● **About this exercise**: Nothing in the data should be left out or altered when it is retyped.

#### Supplied material

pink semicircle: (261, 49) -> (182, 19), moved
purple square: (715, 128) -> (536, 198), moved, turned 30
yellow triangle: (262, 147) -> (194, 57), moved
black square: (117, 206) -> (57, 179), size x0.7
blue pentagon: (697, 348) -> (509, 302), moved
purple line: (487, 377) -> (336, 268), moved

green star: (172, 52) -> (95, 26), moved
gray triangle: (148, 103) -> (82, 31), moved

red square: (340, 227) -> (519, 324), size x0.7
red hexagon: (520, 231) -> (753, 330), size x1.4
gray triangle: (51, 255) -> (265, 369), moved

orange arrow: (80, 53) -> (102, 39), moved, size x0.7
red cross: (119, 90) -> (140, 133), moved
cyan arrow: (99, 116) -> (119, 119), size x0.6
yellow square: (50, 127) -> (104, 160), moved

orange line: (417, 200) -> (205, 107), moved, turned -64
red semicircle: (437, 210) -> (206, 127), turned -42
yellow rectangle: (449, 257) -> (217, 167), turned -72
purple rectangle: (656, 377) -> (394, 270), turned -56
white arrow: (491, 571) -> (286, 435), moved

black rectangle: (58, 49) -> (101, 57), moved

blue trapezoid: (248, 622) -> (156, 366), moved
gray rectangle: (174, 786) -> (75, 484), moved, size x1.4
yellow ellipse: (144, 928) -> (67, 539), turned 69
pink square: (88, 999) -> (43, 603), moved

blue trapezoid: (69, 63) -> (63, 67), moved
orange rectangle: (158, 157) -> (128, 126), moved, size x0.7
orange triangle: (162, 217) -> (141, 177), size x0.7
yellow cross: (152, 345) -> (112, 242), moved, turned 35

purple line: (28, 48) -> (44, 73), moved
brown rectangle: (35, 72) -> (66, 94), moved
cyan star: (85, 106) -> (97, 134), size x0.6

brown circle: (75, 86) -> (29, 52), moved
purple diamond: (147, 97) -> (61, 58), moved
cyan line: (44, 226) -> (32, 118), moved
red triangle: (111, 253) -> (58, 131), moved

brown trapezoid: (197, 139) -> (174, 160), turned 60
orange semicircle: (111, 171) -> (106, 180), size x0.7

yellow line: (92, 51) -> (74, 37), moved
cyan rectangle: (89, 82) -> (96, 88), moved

########

● **Written response**:
pink semicircle: (261, 49) -> (182, 19), moved
purple square: (715, 128) -> (536, 198), moved, turned 30
yellow triangle: (262, 147) -> (194, 57), moved
black square: (117, 206) -> (57, 179), size x0.7
blue pentagon: (697, 348) -> (509, 302), moved
purple line: (487, 377) -> (336, 268), moved

green star: (172, 52) -> (95, 26), moved
gray triangle: (148, 103) -> (82, 31), moved

red square: (340, 227) -> (519, 324), size x0.7
red hexagon: (520, 231) -> (753, 330), size x1.4
gray triangle: (51, 255) -> (265, 369), moved

orange arrow: (80, 53) -> (102, 39), moved, size x0.7
red cross: (119, 90) -> (140, 133), moved
cyan arrow: (99, 116) -> (119, 119), size x0.6
yellow square: (50, 127) -> (104, 160), moved

orange line: (417, 200) -> (205, 107), moved, turned -64
red semicircle: (437, 210) -> (206, 127), turned -42
yellow rectangle: (449, 257) -> (217, 167), turned -72
purple rectangle: (656, 377) -> (394, 270), turned -56
white arrow: (491, 571) -> (286, 435), moved

black rectangle: (58, 49) -> (101, 57), moved

blue trapezoid: (248, 622) -> (156, 366), moved
gray rectangle: (174, 786) -> (75, 484), moved, size x1.4
yellow ellipse: (144, 928) -> (67, 539), turned 69
pink square: (88, 999) -> (43, 603), moved

blue trapezoid: (69, 63) -> (63, 67), moved
orange rectangle: (158, 157) -> (128, 126), moved, size x0.7
orange triangle: (162, 217) -> (141, 177), size x0.7
yellow cross: (152, 345) -> (112, 242), moved, turned 35

purple line: (28, 48) -> (44, 73), moved
brown rectangle: (35, 72) -> (66, 94), moved
cyan star: (85, 106) -> (97, 134), size x0.6

brown circle: (75, 86) -> (29, 52), moved
purple diamond: (147, 97) -> (61, 58), moved
cyan line: (44, 226) -> (32, 118), moved
red triangle: (111, 253) -> (58, 131), moved

brown trapezoid: (197, 139) -> (174, 160), turned 60
orange semicircle: (111, 171) -> (106, 180), size x0.7

yellow line: (92, 51) -> (74, 37), moved
cyan rectangle: (89, 82) -> (96, 88), moved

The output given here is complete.